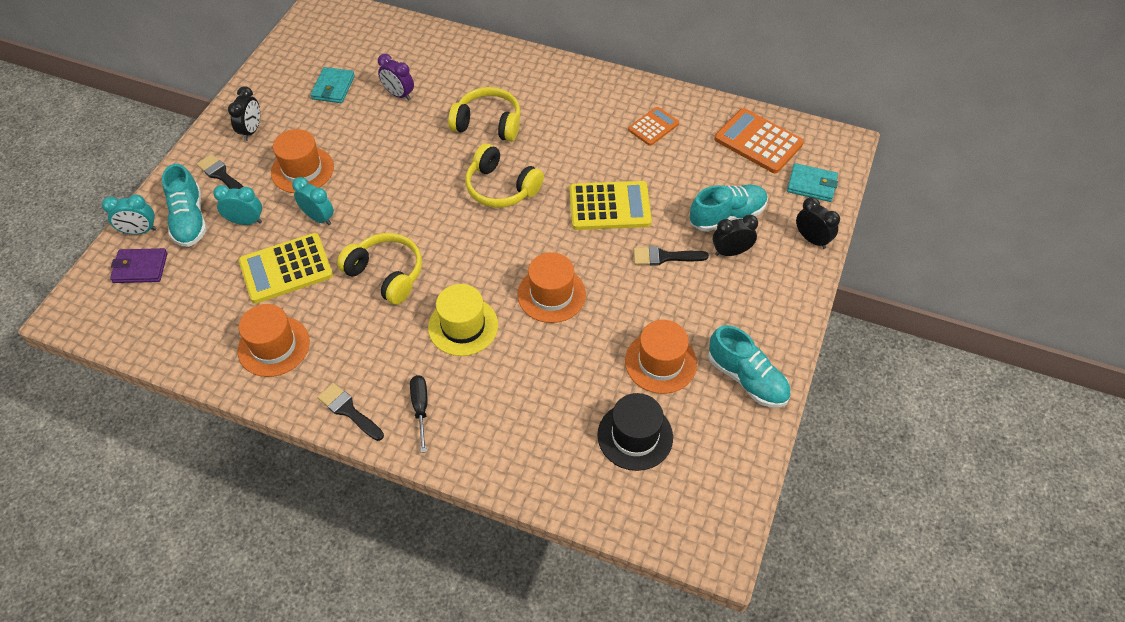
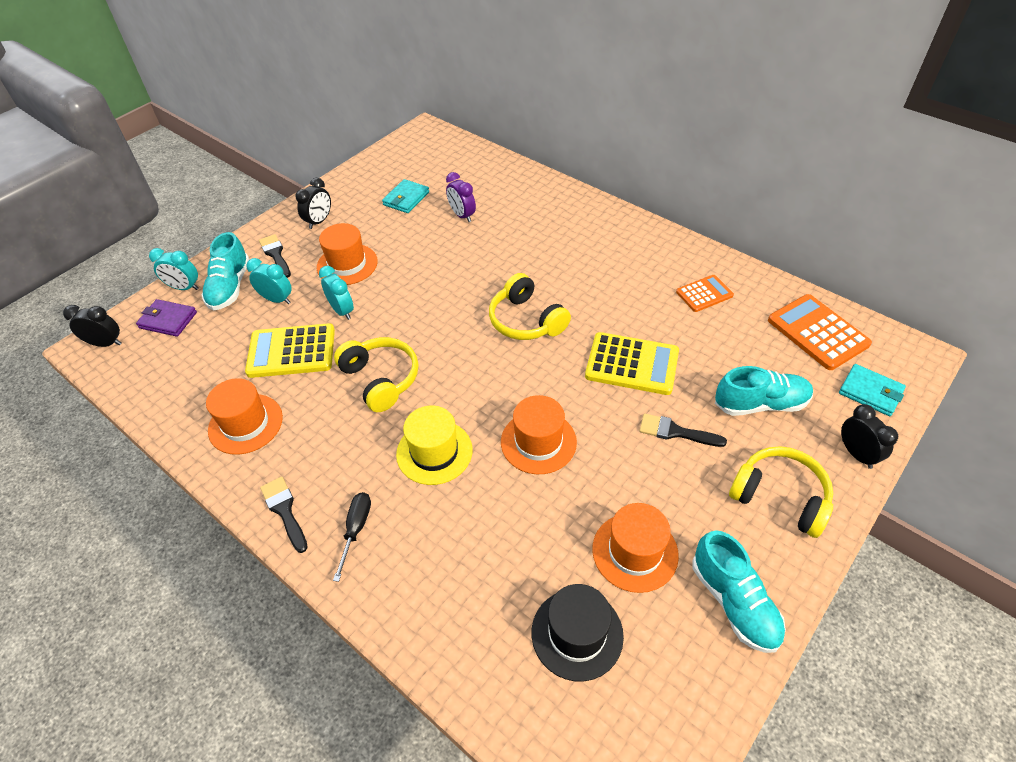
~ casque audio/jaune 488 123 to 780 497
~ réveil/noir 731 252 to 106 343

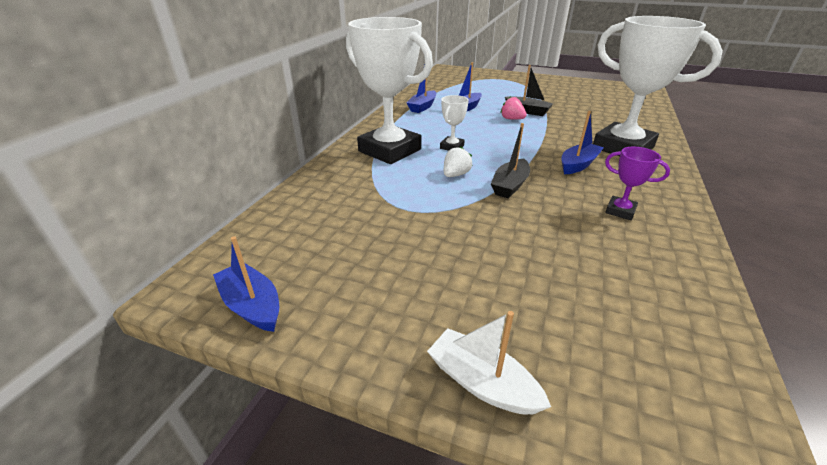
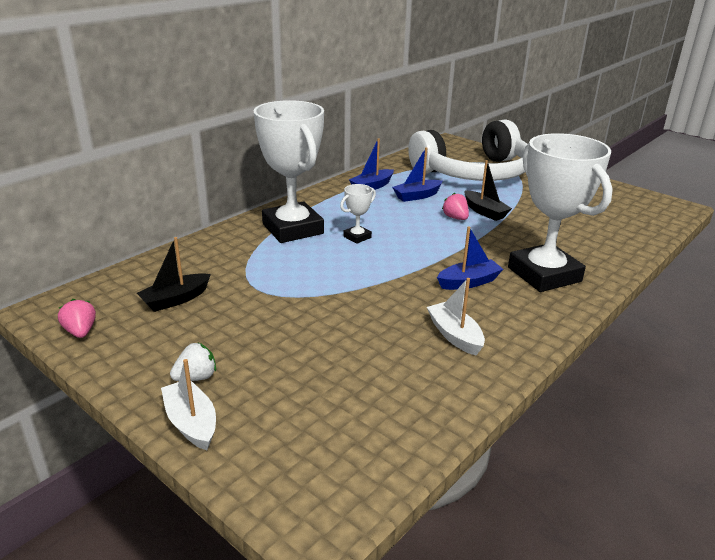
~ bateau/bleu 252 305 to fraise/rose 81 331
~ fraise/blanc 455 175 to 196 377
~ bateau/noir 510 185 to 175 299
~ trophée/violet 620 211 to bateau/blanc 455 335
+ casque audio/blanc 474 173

- PROBLEM STATEMENT -
Write out the data exactly, and exclude every picture it holds.

- SOLUTION TO THE EXERCISE -
~ casque audio/jaune 488 123 to 780 497
~ réveil/noir 731 252 to 106 343

~ bateau/bleu 252 305 to fraise/rose 81 331
~ fraise/blanc 455 175 to 196 377
~ bateau/noir 510 185 to 175 299
~ trophée/violet 620 211 to bateau/blanc 455 335
+ casque audio/blanc 474 173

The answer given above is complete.